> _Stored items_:
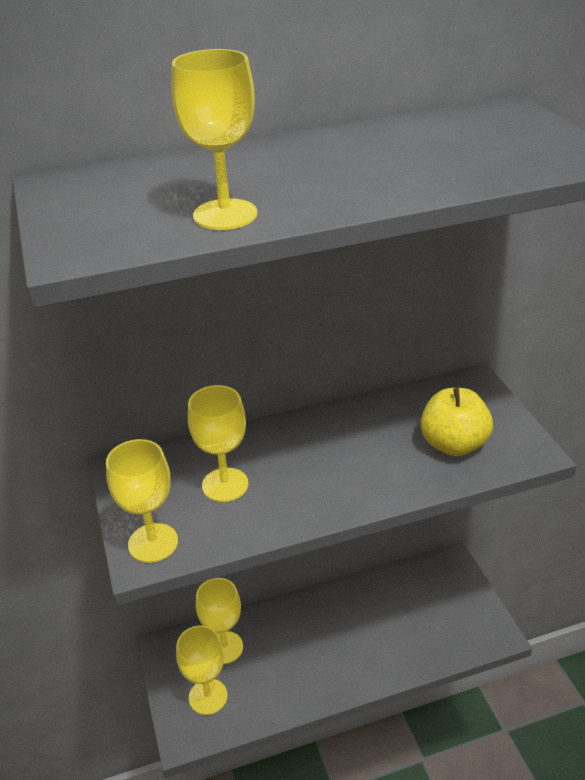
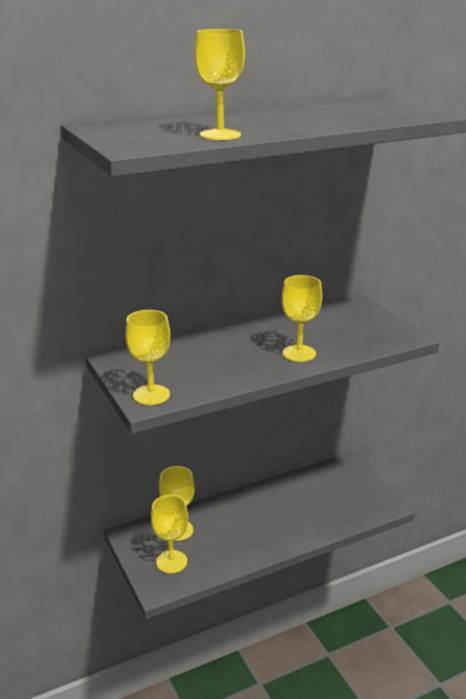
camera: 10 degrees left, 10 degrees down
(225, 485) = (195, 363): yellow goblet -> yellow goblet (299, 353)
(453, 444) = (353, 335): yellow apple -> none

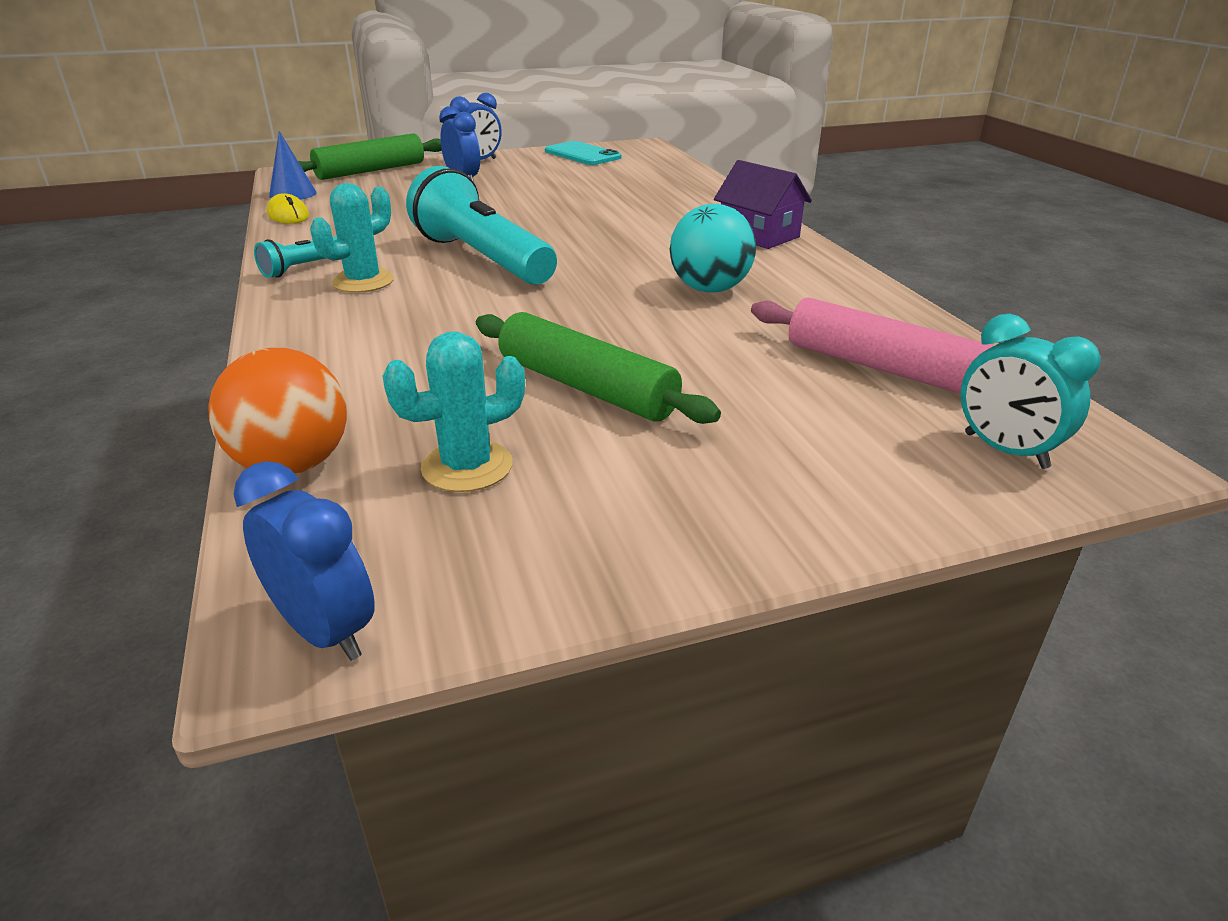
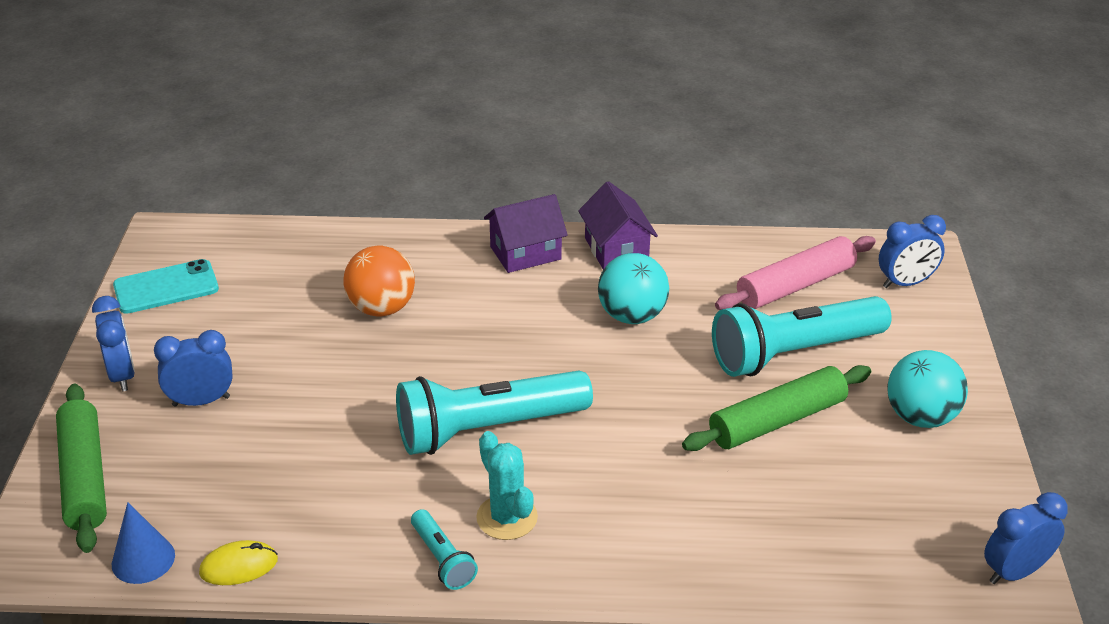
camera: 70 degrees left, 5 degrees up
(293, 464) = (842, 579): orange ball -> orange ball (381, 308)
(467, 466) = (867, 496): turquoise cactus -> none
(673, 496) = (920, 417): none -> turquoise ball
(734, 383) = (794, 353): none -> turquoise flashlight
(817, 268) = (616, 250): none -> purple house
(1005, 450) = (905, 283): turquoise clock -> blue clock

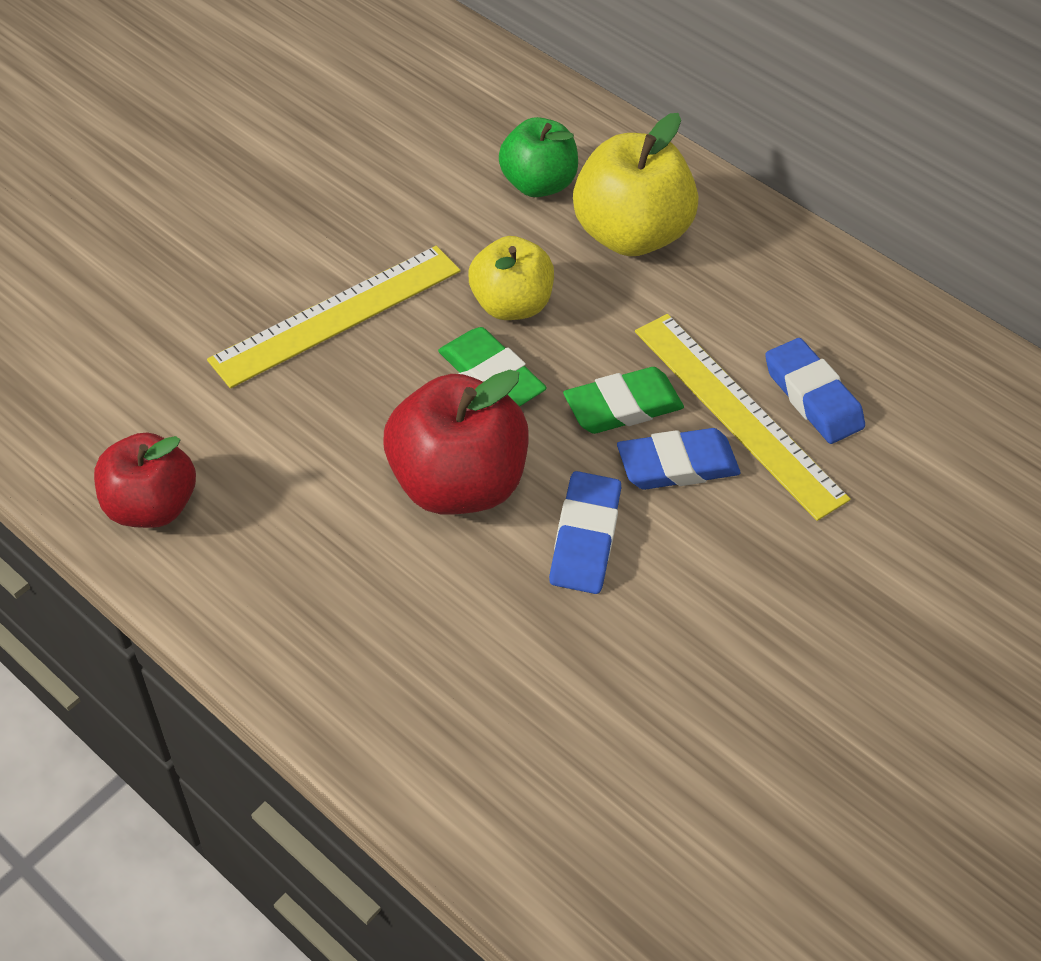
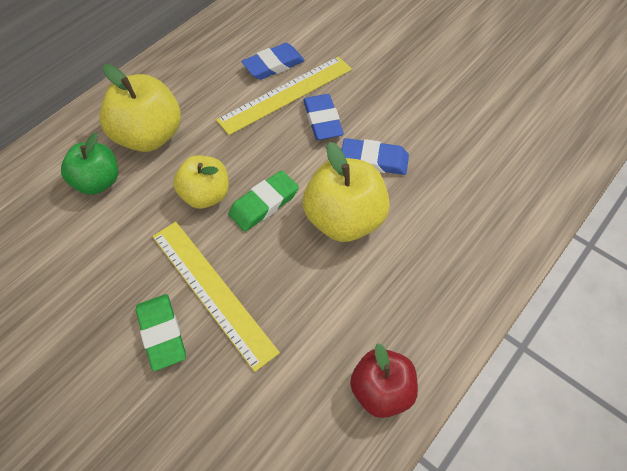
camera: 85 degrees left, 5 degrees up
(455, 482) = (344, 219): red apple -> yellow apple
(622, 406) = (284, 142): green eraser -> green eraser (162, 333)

> _Exercise objective_: Between and including the line with "(225, 485) = (195, 363): yellow" and the line with "(817, 268) = (616, 250): none -> purple house", repeat every line exactly as it appears above, with pictures left out.

> _The answer_:
(225, 485) = (195, 363): yellow goblet -> yellow goblet (299, 353)
(453, 444) = (353, 335): yellow apple -> none

camera: 70 degrees left, 5 degrees up
(293, 464) = (842, 579): orange ball -> orange ball (381, 308)
(467, 466) = (867, 496): turquoise cactus -> none
(673, 496) = (920, 417): none -> turquoise ball
(734, 383) = (794, 353): none -> turquoise flashlight
(817, 268) = (616, 250): none -> purple house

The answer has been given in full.